◆ **What the task asks**
Write out the records once more, exactly as given.

Change detection data
= = = = =
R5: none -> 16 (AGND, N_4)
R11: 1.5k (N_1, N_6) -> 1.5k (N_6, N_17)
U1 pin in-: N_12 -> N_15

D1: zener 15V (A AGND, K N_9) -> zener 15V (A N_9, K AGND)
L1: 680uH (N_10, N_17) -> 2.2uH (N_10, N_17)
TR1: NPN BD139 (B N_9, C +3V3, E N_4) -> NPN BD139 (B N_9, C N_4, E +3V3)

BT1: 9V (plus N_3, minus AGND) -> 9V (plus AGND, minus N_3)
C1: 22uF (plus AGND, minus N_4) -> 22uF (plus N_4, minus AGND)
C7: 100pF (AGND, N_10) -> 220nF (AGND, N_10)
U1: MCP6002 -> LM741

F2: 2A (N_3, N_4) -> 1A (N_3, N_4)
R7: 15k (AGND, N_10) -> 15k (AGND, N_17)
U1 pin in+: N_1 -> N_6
= = = = =
◆ **Worked solution**
R5: none -> 16 (AGND, N_4)
R11: 1.5k (N_1, N_6) -> 1.5k (N_6, N_17)
U1 pin in-: N_12 -> N_15

D1: zener 15V (A AGND, K N_9) -> zener 15V (A N_9, K AGND)
L1: 680uH (N_10, N_17) -> 2.2uH (N_10, N_17)
TR1: NPN BD139 (B N_9, C +3V3, E N_4) -> NPN BD139 (B N_9, C N_4, E +3V3)

BT1: 9V (plus N_3, minus AGND) -> 9V (plus AGND, minus N_3)
C1: 22uF (plus AGND, minus N_4) -> 22uF (plus N_4, minus AGND)
C7: 100pF (AGND, N_10) -> 220nF (AGND, N_10)
U1: MCP6002 -> LM741

F2: 2A (N_3, N_4) -> 1A (N_3, N_4)
R7: 15k (AGND, N_10) -> 15k (AGND, N_17)
U1 pin in+: N_1 -> N_6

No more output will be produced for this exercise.